Exercise goal: An exact copy of every record below is needed, with the pictures left out.
*** Records ***
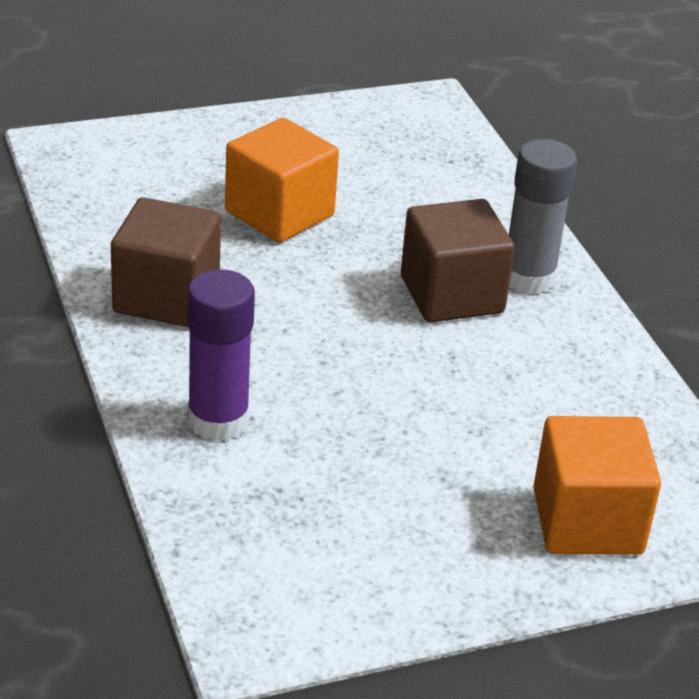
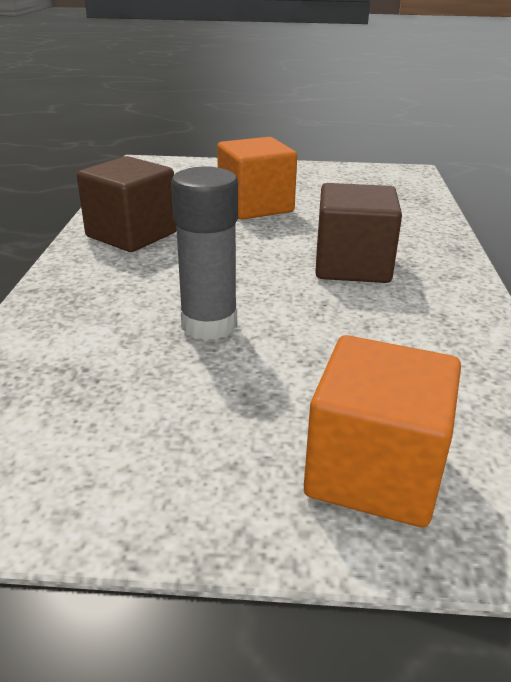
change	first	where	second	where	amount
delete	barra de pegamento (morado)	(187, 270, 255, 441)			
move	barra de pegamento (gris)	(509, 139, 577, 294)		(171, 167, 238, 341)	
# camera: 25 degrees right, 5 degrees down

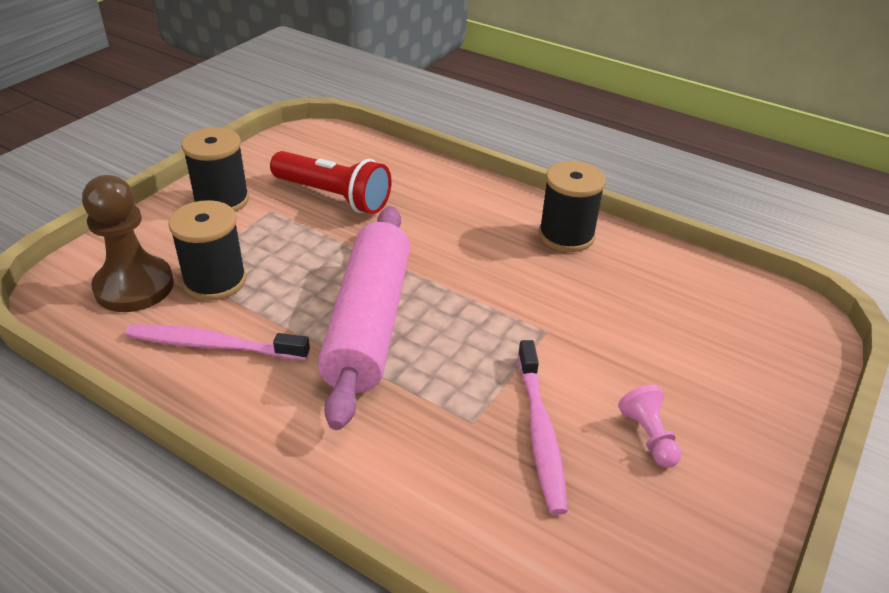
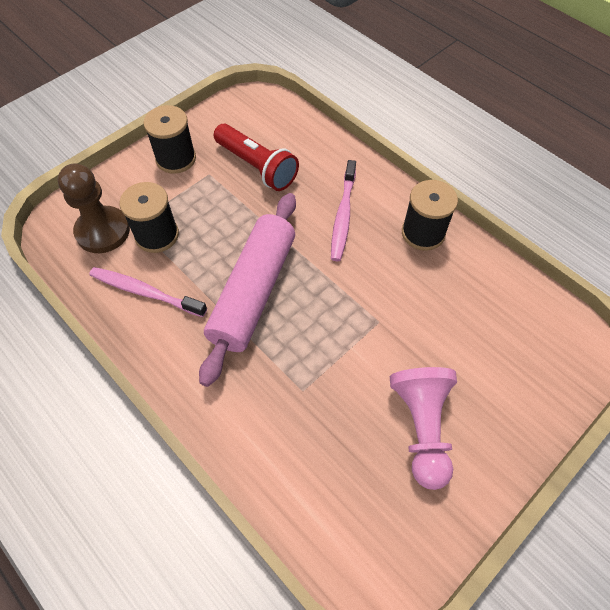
change	first	where	second	where	amount
move	cepillo de dientes (rosa)	(518, 340, 568, 515)		(331, 160, 356, 261)	
resize	peón (rosa)	(618, 385, 682, 467)		(390, 367, 457, 490)	x1.96
# camera: 15 degrees right, 20 degrees up

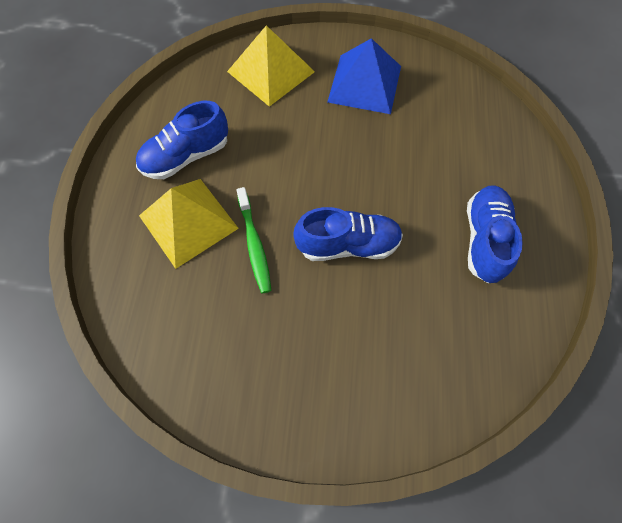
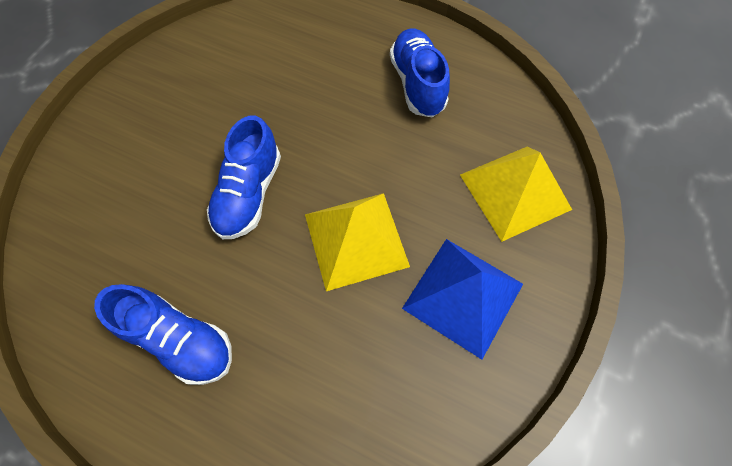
change	first	where	second	where	amount
delete	cepillo de dientes (verde)	(236, 187, 271, 293)			
move	pirámide (amarillo)	(139, 179, 239, 269)		(305, 193, 410, 291)	
# camera: 110 degrees right, 0 degrees up

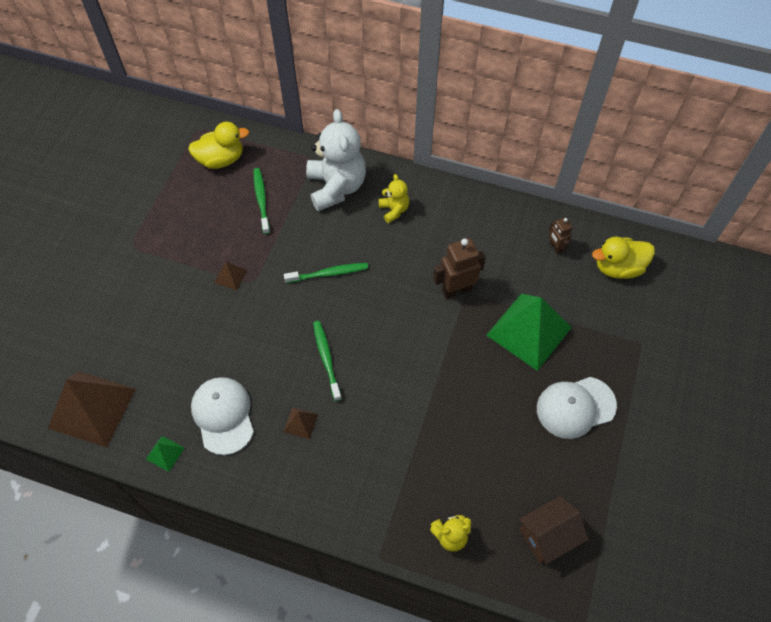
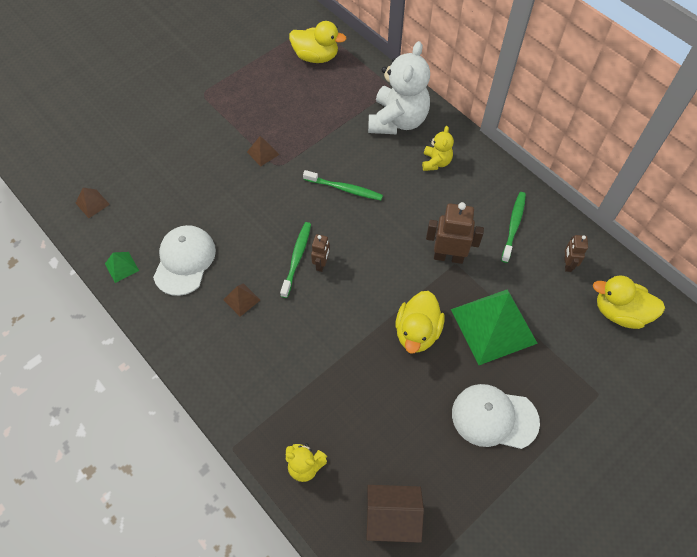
change	first	where	second	where	amount
insert			robot (marrón)	(311, 234, 330, 272)	
insert			pato (amarillo)	(396, 291, 445, 353)	
move	cepillo de dientes (verde)	(254, 168, 270, 234)		(501, 192, 526, 263)	
resize	pirámide (marrón)	(48, 371, 136, 447)		(76, 188, 110, 218)	x0.42
# camera: 30 degrees right, 0 degrees up

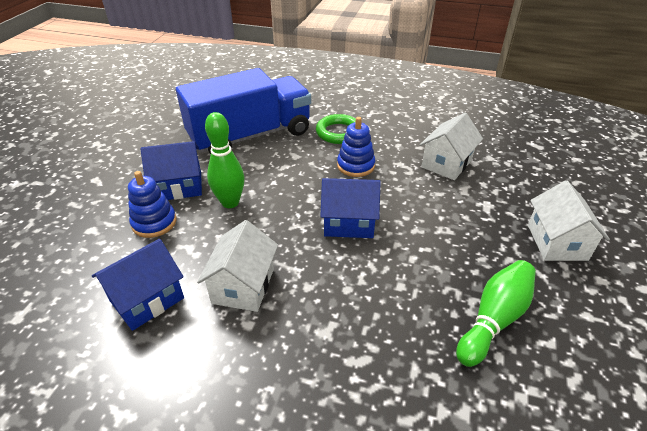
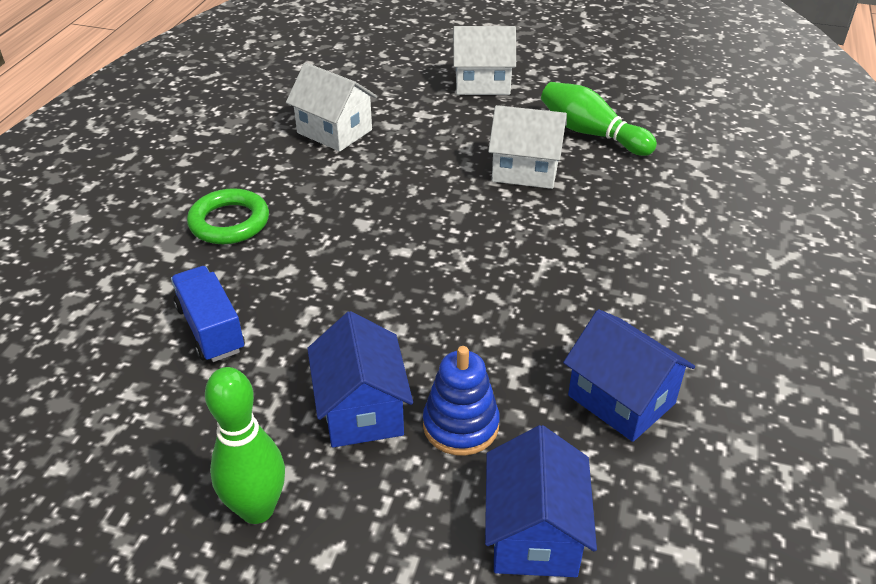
change	first	where	second	where	amount
delete	juguete apilable (azul)	(337, 117, 375, 177)			
move	casa (blanco)	(197, 220, 278, 312)		(488, 105, 567, 189)	
move	bolo (verde)	(205, 112, 244, 208)		(205, 367, 285, 524)	
move	casa (azul)	(320, 178, 381, 238)		(485, 425, 597, 577)	
resize	camión (azul)	(176, 68, 311, 154)		(171, 266, 245, 362)	x0.46
# camera: 90 degrees left, 0 degrees up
*** End of Records ***
Answer to the problem:
change	first	where	second	where	amount
delete	barra de pegamento (morado)	(187, 270, 255, 441)			
move	barra de pegamento (gris)	(509, 139, 577, 294)		(171, 167, 238, 341)	
# camera: 25 degrees right, 5 degrees down

change	first	where	second	where	amount
move	cepillo de dientes (rosa)	(518, 340, 568, 515)		(331, 160, 356, 261)	
resize	peón (rosa)	(618, 385, 682, 467)		(390, 367, 457, 490)	x1.96
# camera: 15 degrees right, 20 degrees up

change	first	where	second	where	amount
delete	cepillo de dientes (verde)	(236, 187, 271, 293)			
move	pirámide (amarillo)	(139, 179, 239, 269)		(305, 193, 410, 291)	
# camera: 110 degrees right, 0 degrees up

change	first	where	second	where	amount
insert			robot (marrón)	(311, 234, 330, 272)	
insert			pato (amarillo)	(396, 291, 445, 353)	
move	cepillo de dientes (verde)	(254, 168, 270, 234)		(501, 192, 526, 263)	
resize	pirámide (marrón)	(48, 371, 136, 447)		(76, 188, 110, 218)	x0.42
# camera: 30 degrees right, 0 degrees up

change	first	where	second	where	amount
delete	juguete apilable (azul)	(337, 117, 375, 177)			
move	casa (blanco)	(197, 220, 278, 312)		(488, 105, 567, 189)	
move	bolo (verde)	(205, 112, 244, 208)		(205, 367, 285, 524)	
move	casa (azul)	(320, 178, 381, 238)		(485, 425, 597, 577)	
resize	camión (azul)	(176, 68, 311, 154)		(171, 266, 245, 362)	x0.46
# camera: 90 degrees left, 0 degrees up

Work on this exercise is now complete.